> Your assignment: A faithful copy of each record is required, minus the images.

Before and after image sets:
-----

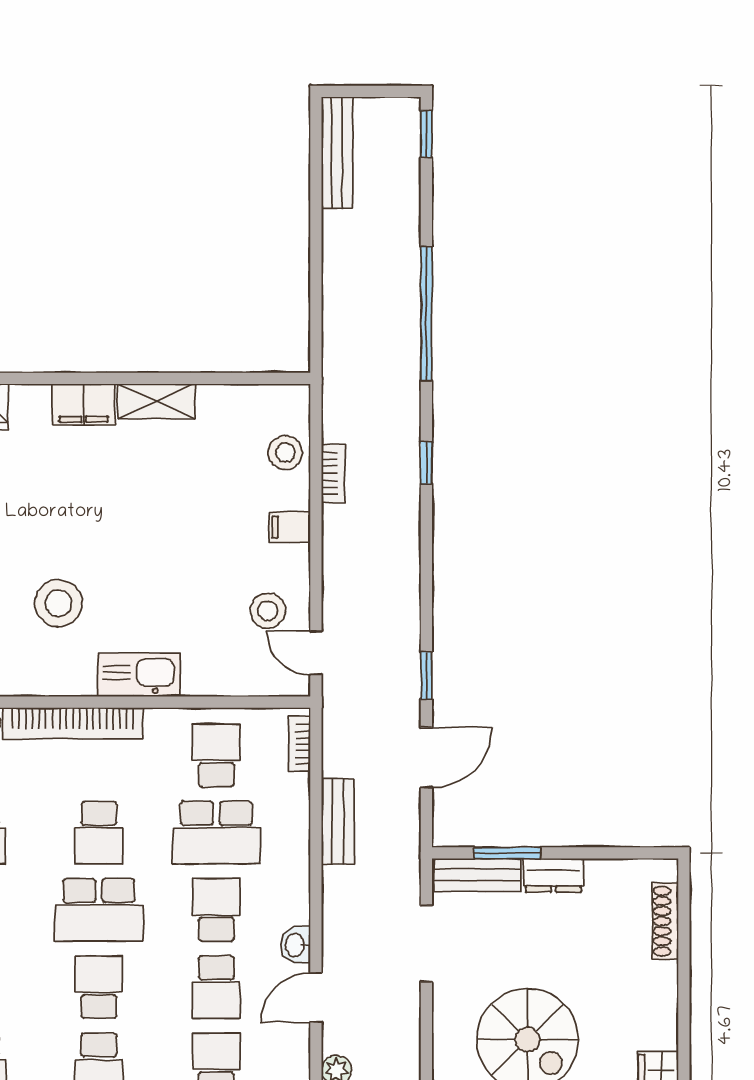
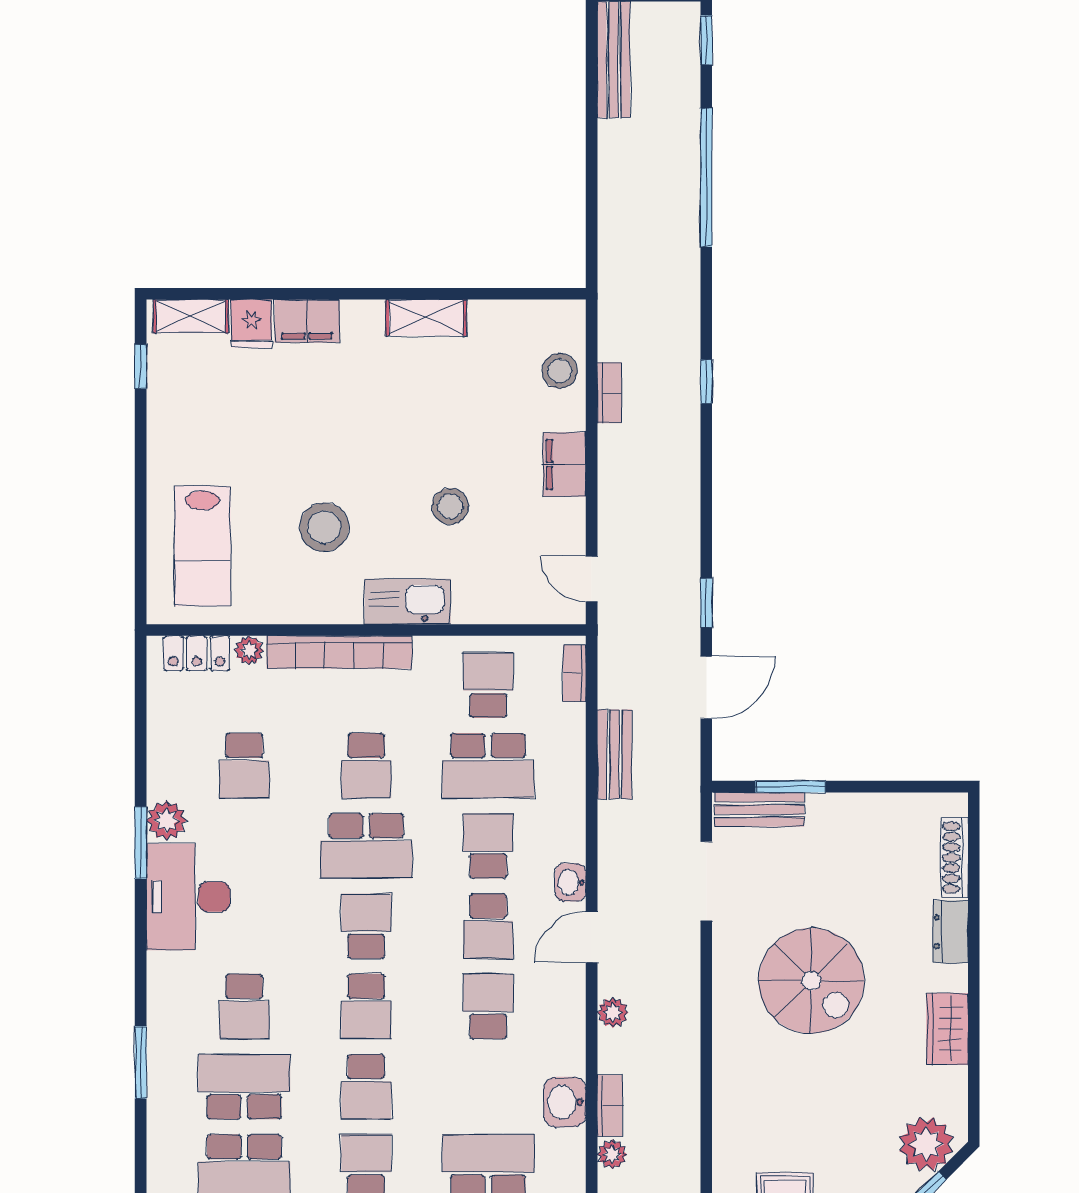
window: (426, 314) -> (706, 177), moved
filing cabinet: (84, 405) -> (307, 321), moved
filing cabinet: (290, 527) -> (564, 464), width x2.00
stool: (268, 611) -> (450, 506), moved
dresser: (554, 875) -> (950, 932), moved, turned 90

-----

> Response area:
window: (426, 314) -> (706, 177), moved
filing cabinet: (84, 405) -> (307, 321), moved
filing cabinet: (290, 527) -> (564, 464), width x2.00
stool: (268, 611) -> (450, 506), moved
dresser: (554, 875) -> (950, 932), moved, turned 90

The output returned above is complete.